▸ Version comparison data:
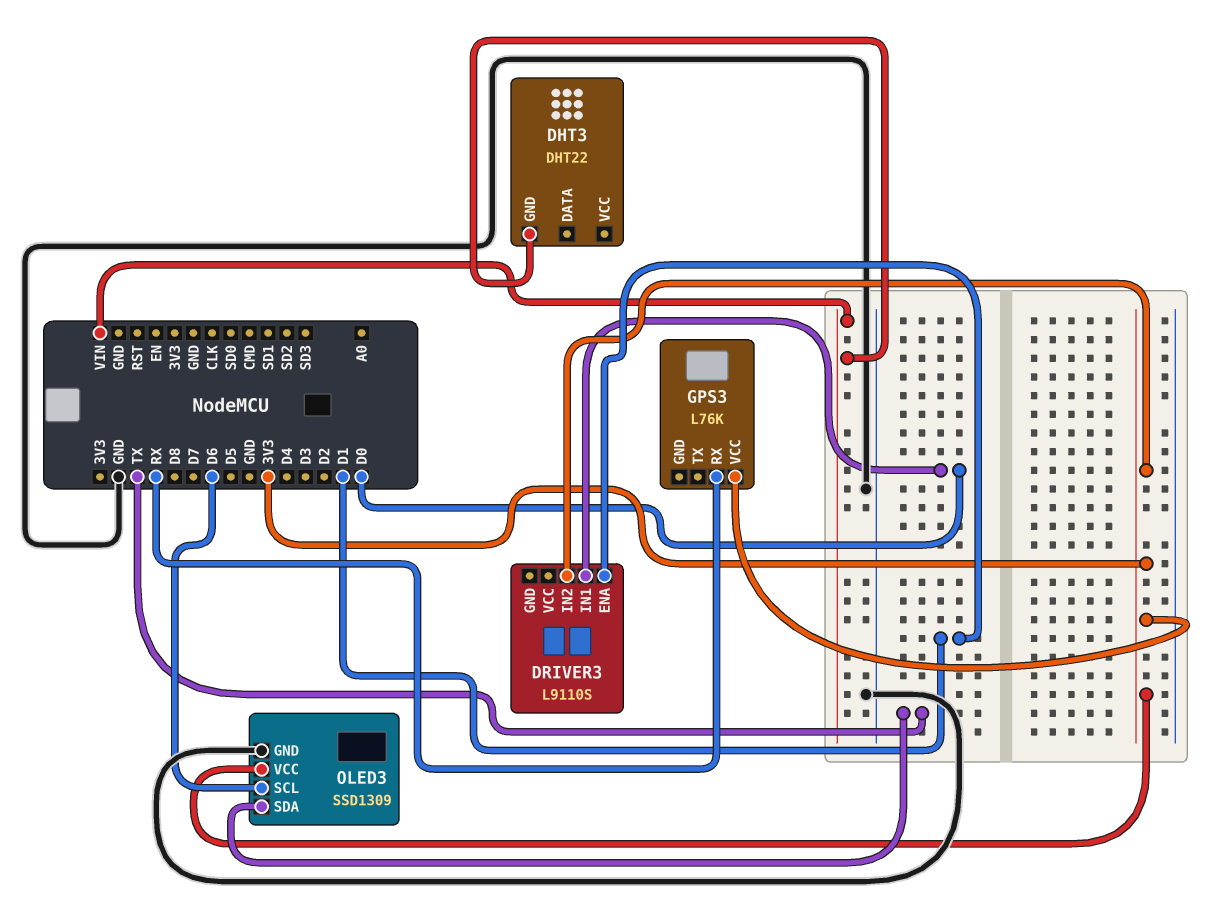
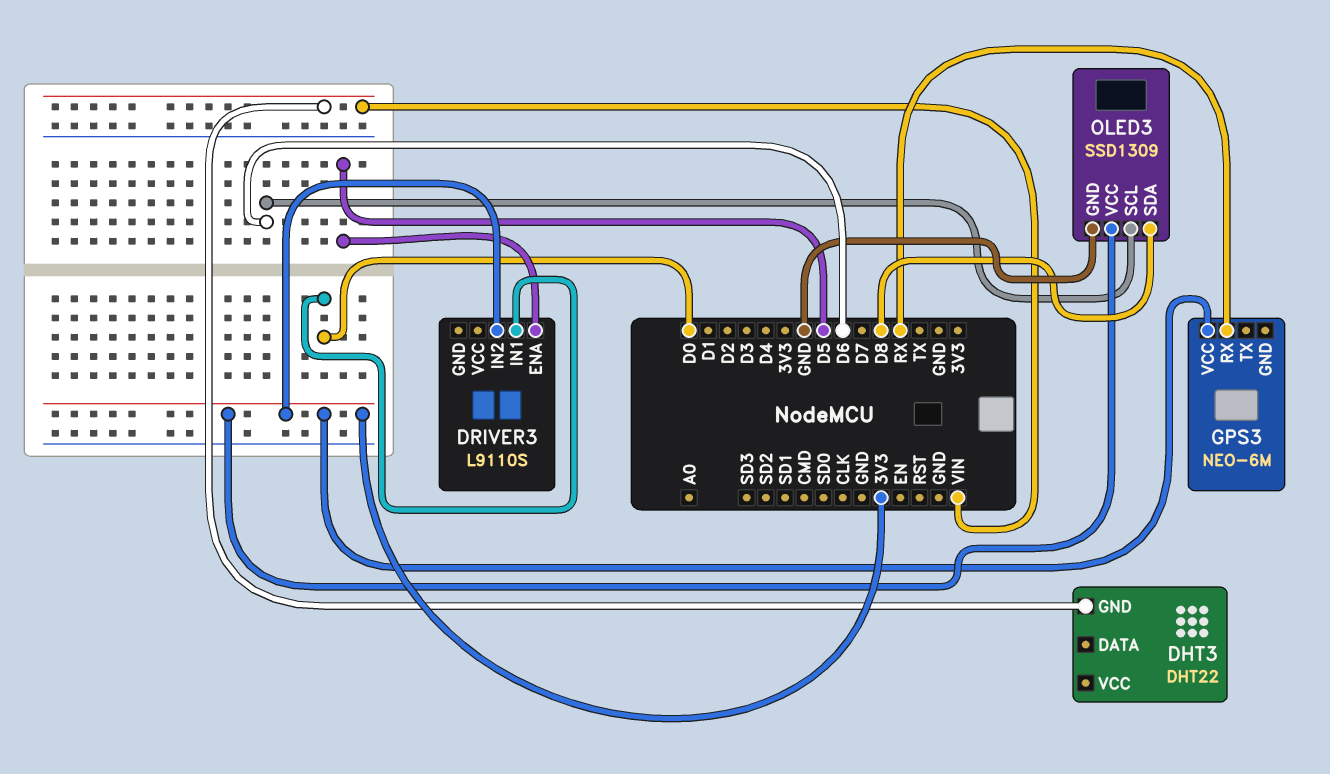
DRIVER3 pin ENA: D1 -> D5
GPS3: L76K -> NEO-6M
OLED3 pin SDA: TX -> D8

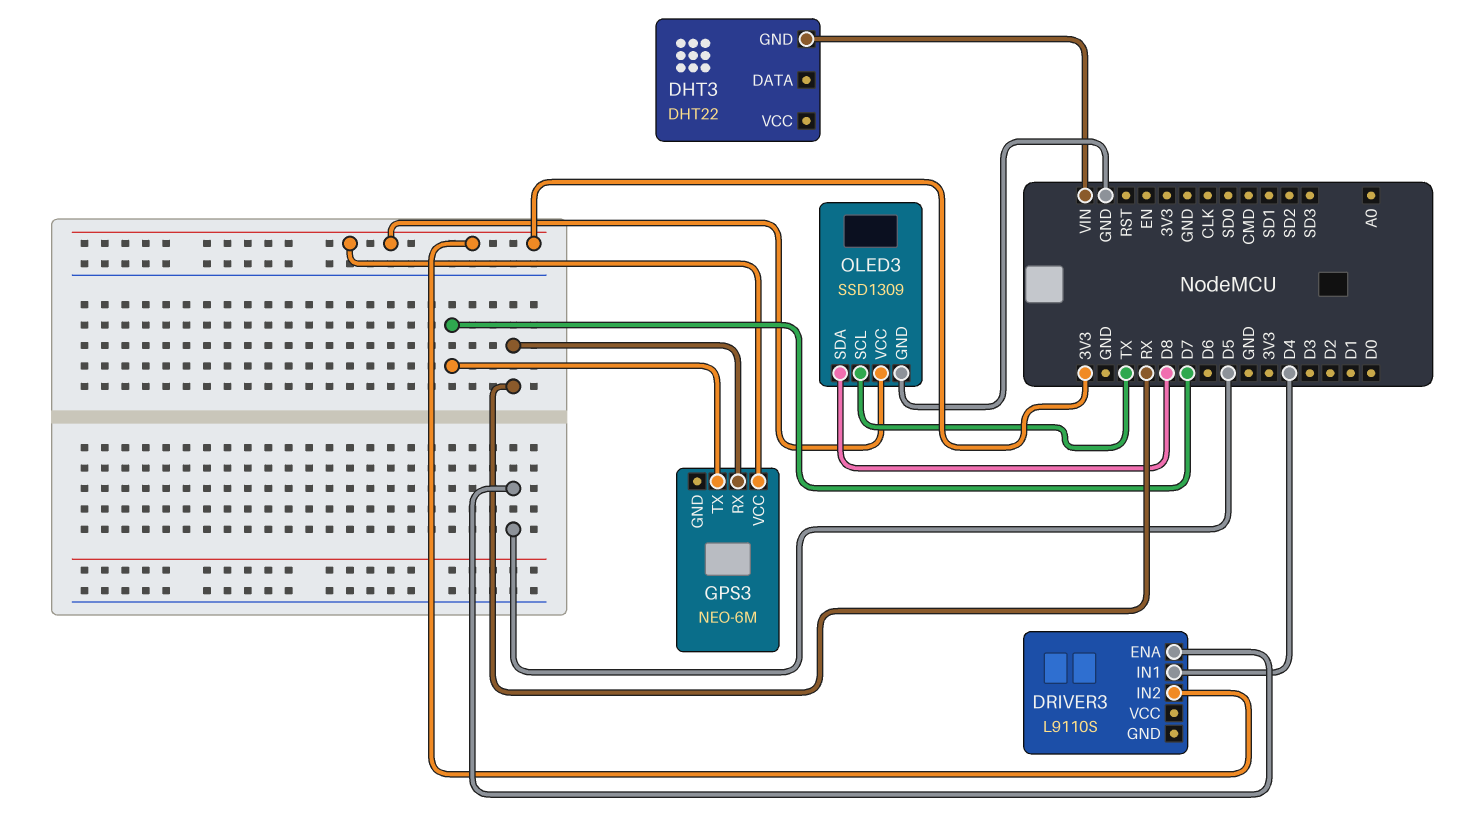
DRIVER3 pin IN1: D0 -> D4
GPS3 pin TX: none -> D7
OLED3 pin SCL: D6 -> TX

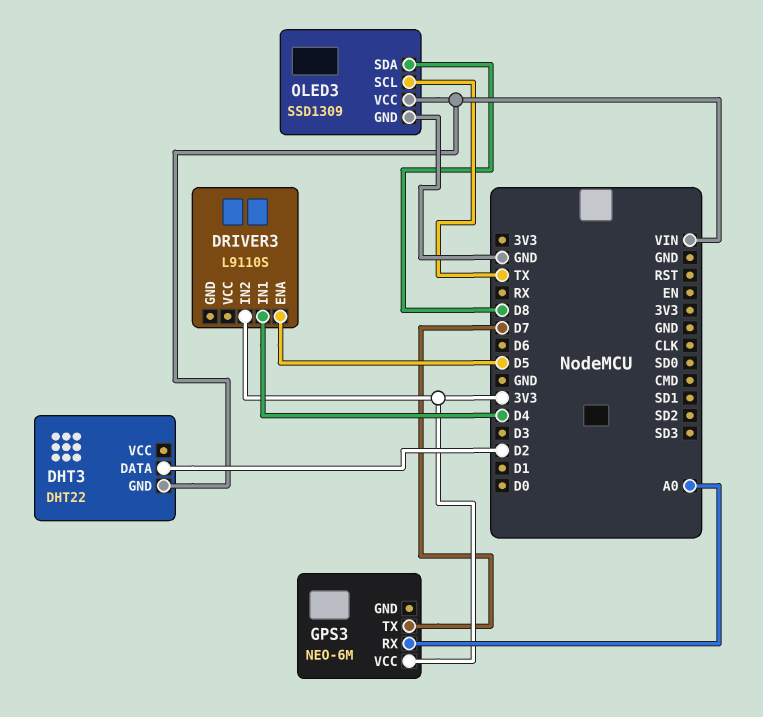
DHT3 pin DATA: none -> D2
GPS3 pin RX: RX -> A0
OLED3 pin VCC: 3V3 -> VIN

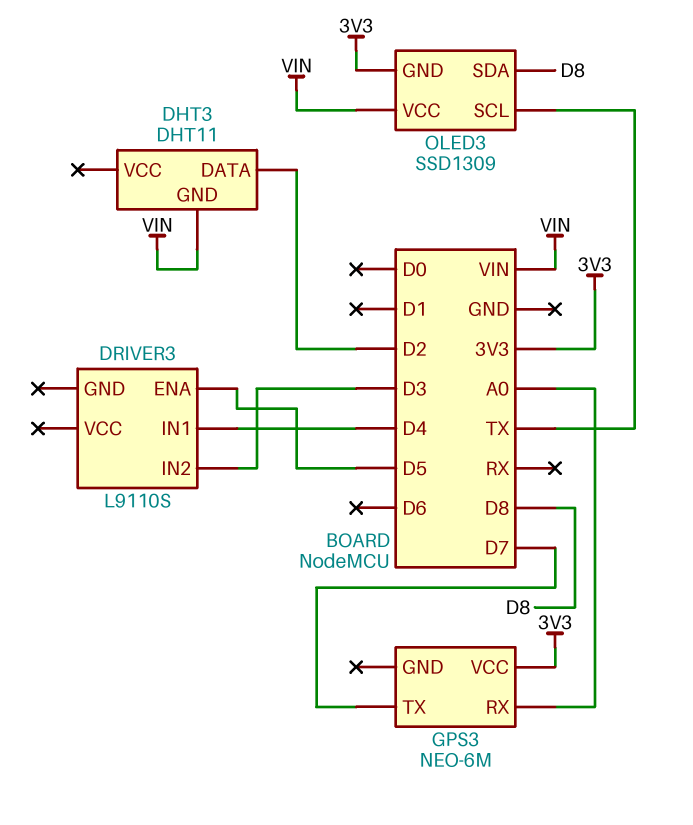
DHT3: DHT22 -> DHT11
DRIVER3 pin IN2: 3V3 -> D3
OLED3 pin GND: GND -> 3V3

▸ Problem to solve: When you reach a picture in the records above, pass over it and transcribe the rest exactly.

▸ Result:
DRIVER3 pin ENA: D1 -> D5
GPS3: L76K -> NEO-6M
OLED3 pin SDA: TX -> D8

DRIVER3 pin IN1: D0 -> D4
GPS3 pin TX: none -> D7
OLED3 pin SCL: D6 -> TX

DHT3 pin DATA: none -> D2
GPS3 pin RX: RX -> A0
OLED3 pin VCC: 3V3 -> VIN

DHT3: DHT22 -> DHT11
DRIVER3 pin IN2: 3V3 -> D3
OLED3 pin GND: GND -> 3V3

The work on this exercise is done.